EXERCISE DIRECTIONS
All entries must be returned precisely as they appear.

Data items:
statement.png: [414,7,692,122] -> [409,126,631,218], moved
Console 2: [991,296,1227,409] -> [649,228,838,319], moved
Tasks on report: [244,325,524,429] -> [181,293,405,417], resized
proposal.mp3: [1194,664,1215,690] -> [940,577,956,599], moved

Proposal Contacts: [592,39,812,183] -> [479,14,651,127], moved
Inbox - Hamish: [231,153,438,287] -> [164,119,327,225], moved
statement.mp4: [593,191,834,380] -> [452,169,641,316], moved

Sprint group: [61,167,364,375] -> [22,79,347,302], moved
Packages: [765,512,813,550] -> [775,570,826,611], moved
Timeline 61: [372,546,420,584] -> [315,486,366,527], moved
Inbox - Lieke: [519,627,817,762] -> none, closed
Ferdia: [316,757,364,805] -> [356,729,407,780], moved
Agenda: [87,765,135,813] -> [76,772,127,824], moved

RESULT OF THIS EXERCISE
statement.png: [414,7,692,122] -> [409,126,631,218], moved
Console 2: [991,296,1227,409] -> [649,228,838,319], moved
Tasks on report: [244,325,524,429] -> [181,293,405,417], resized
proposal.mp3: [1194,664,1215,690] -> [940,577,956,599], moved

Proposal Contacts: [592,39,812,183] -> [479,14,651,127], moved
Inbox - Hamish: [231,153,438,287] -> [164,119,327,225], moved
statement.mp4: [593,191,834,380] -> [452,169,641,316], moved

Sprint group: [61,167,364,375] -> [22,79,347,302], moved
Packages: [765,512,813,550] -> [775,570,826,611], moved
Timeline 61: [372,546,420,584] -> [315,486,366,527], moved
Inbox - Lieke: [519,627,817,762] -> none, closed
Ferdia: [316,757,364,805] -> [356,729,407,780], moved
Agenda: [87,765,135,813] -> [76,772,127,824], moved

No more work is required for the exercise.